Out of the material that follows, write out exactly the lines from the line with "camera: 60 degrees right, 5 degrees down" to the line with "(659, 226) = (336, 325): turquoise", both ends included, and no others.
-------- SUPPLIED MATERIAL
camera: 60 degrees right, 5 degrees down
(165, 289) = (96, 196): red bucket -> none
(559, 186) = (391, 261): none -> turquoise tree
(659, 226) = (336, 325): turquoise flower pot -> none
----------------
-------- SUPPLIED MATERIAL
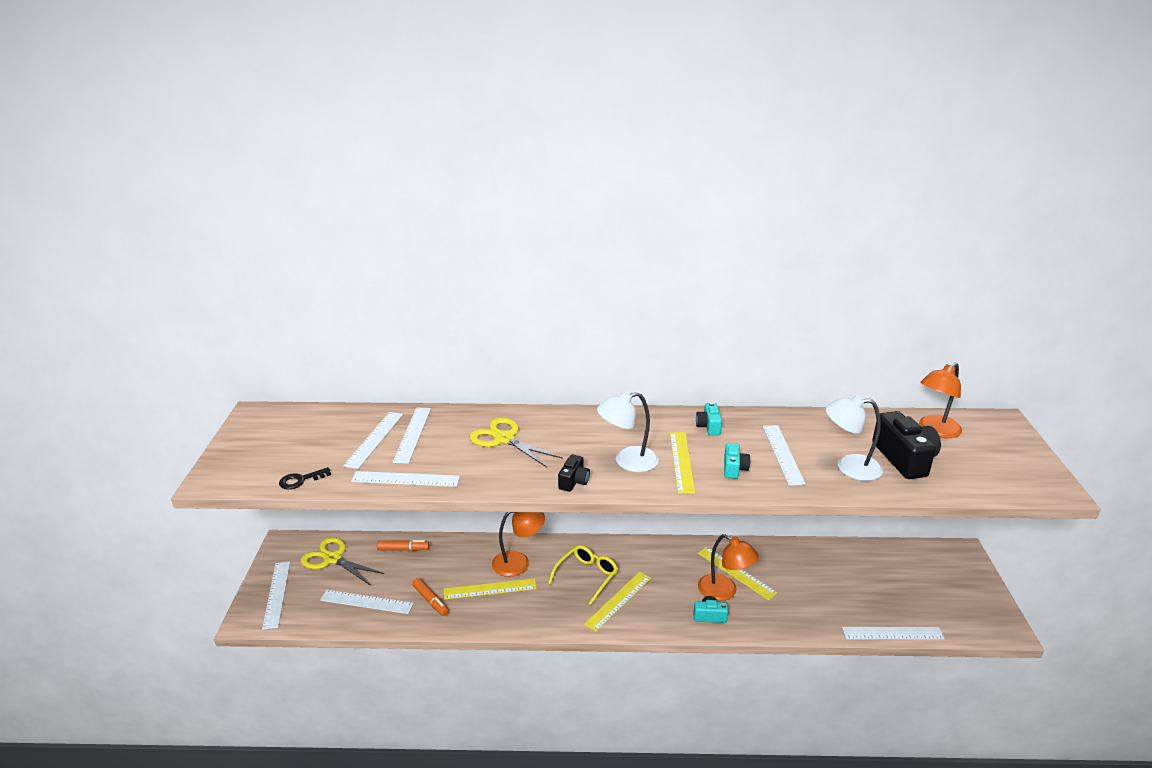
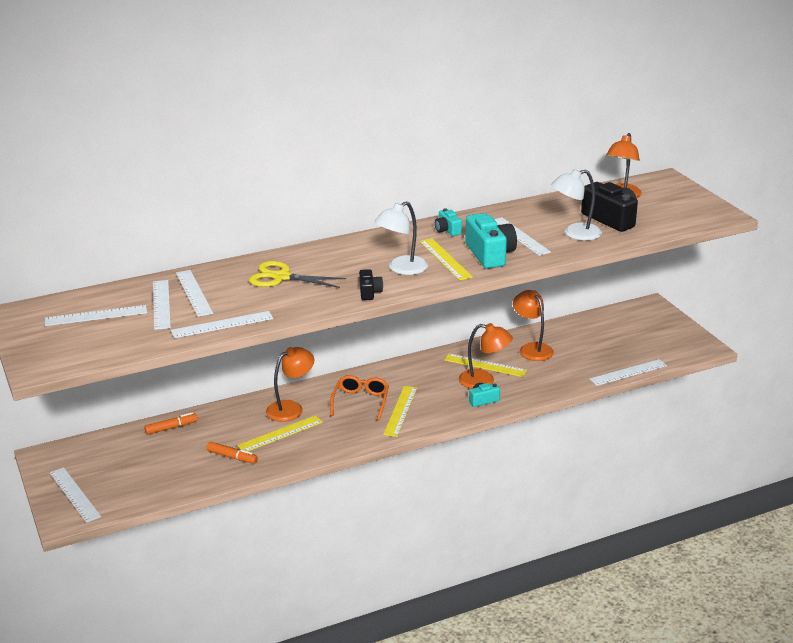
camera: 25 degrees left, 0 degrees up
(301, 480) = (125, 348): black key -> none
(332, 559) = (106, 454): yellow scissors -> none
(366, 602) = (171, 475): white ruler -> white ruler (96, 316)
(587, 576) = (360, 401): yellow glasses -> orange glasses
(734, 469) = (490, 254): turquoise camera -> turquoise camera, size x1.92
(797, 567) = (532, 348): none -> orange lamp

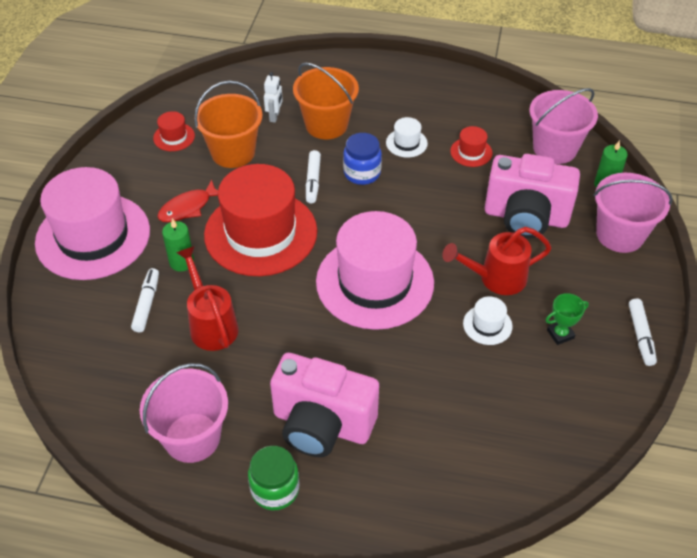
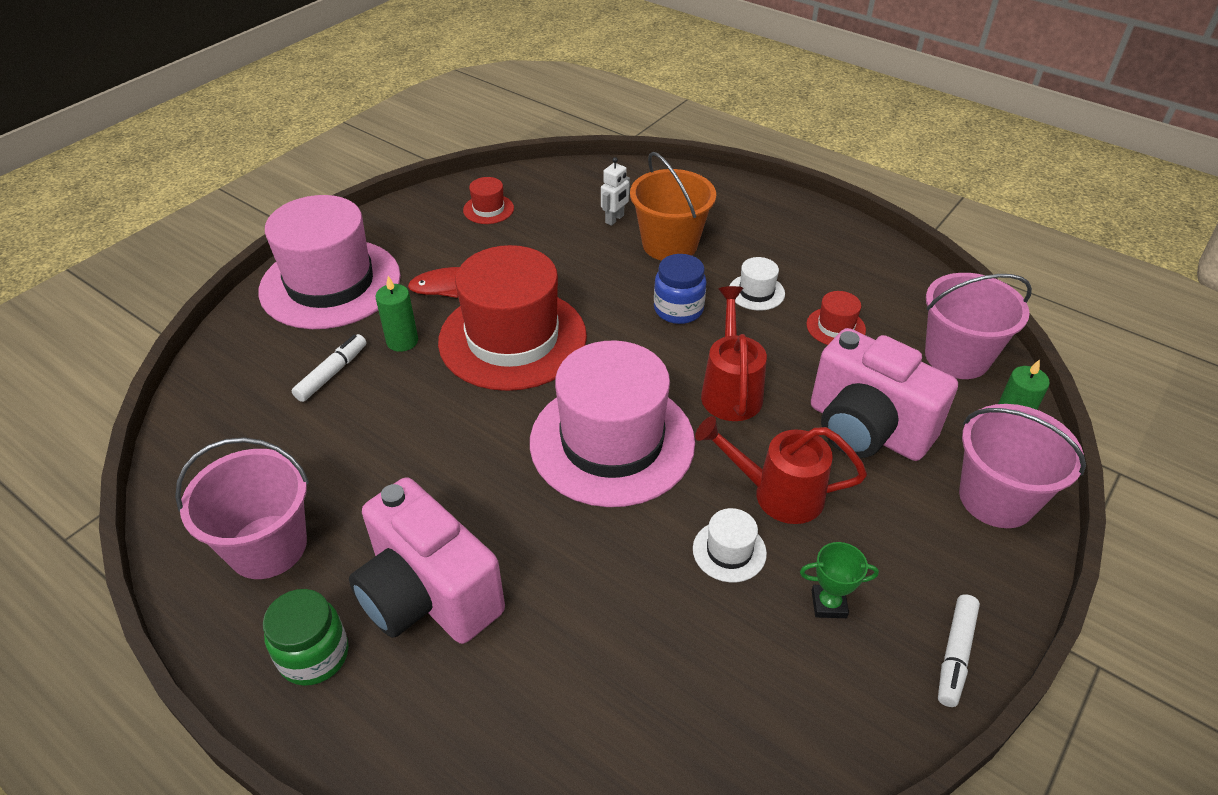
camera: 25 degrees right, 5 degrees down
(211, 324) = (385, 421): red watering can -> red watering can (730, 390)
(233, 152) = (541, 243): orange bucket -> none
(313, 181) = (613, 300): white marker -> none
----------------
• **RESPONSE BELOW**:
camera: 60 degrees right, 5 degrees down
(165, 289) = (96, 196): red bucket -> none
(559, 186) = (391, 261): none -> turquoise tree
(659, 226) = (336, 325): turquoise flower pot -> none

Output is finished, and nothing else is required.